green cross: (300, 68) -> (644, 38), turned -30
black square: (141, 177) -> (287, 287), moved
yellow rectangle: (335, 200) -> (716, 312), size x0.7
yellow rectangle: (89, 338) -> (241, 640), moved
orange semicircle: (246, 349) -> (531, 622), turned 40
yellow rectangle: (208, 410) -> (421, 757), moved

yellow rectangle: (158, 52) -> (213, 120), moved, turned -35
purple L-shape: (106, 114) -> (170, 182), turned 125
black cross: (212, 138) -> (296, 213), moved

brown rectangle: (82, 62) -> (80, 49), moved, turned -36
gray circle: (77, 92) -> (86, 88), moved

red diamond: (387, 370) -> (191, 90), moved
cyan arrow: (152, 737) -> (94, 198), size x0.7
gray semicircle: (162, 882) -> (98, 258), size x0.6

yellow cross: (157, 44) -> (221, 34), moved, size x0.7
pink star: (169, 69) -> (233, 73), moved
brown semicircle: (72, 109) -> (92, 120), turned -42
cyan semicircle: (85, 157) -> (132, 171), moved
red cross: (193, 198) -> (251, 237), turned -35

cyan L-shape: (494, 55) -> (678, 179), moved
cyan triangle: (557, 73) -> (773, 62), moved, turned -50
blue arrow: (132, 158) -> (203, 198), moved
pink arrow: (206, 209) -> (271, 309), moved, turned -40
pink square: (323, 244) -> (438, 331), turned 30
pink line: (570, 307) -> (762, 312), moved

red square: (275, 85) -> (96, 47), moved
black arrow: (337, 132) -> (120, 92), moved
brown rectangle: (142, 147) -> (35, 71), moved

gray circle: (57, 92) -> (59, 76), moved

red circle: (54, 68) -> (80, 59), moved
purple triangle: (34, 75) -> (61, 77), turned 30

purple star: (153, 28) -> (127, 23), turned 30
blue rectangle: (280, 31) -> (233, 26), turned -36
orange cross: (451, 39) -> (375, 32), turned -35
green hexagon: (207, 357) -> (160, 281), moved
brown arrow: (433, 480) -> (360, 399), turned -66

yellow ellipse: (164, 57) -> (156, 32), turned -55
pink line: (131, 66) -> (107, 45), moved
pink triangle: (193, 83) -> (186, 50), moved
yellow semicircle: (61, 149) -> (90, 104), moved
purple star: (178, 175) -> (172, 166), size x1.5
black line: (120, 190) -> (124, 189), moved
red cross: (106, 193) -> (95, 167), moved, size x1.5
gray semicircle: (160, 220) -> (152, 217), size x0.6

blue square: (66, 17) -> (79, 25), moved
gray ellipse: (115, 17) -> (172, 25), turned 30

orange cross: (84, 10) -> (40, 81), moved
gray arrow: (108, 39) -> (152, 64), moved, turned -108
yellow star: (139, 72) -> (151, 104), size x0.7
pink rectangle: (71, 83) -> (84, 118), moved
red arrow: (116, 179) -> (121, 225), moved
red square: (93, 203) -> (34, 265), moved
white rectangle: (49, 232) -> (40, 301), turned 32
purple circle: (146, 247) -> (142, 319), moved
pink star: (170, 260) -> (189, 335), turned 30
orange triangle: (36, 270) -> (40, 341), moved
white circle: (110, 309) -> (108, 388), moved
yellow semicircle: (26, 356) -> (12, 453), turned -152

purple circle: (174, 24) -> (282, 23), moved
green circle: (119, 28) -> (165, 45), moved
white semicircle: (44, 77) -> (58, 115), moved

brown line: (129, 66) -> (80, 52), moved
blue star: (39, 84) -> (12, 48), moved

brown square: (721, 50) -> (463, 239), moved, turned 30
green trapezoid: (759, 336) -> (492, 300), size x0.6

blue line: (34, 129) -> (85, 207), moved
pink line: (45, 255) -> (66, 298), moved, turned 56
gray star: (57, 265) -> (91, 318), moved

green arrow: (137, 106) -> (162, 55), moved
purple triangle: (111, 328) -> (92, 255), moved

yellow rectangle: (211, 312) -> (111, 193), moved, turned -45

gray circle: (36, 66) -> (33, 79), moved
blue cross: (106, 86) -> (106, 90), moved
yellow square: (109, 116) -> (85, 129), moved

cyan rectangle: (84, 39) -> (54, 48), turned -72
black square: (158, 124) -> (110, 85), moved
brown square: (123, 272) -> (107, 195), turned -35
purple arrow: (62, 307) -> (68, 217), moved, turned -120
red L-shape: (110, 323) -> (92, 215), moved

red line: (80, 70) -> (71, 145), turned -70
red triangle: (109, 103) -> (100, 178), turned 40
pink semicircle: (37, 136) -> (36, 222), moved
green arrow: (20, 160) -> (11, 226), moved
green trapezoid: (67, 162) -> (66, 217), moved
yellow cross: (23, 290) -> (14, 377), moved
══════
→ **Task statement**
For the string "pink", go through the entries above and copy each line where it occurs.

→ **Result for this exercise**
pink star: (169, 69) -> (233, 73), moved
pink arrow: (206, 209) -> (271, 309), moved, turned -40
pink square: (323, 244) -> (438, 331), turned 30
pink line: (570, 307) -> (762, 312), moved
pink line: (131, 66) -> (107, 45), moved
pink triangle: (193, 83) -> (186, 50), moved
pink rectangle: (71, 83) -> (84, 118), moved
pink star: (170, 260) -> (189, 335), turned 30
pink line: (45, 255) -> (66, 298), moved, turned 56
pink semicircle: (37, 136) -> (36, 222), moved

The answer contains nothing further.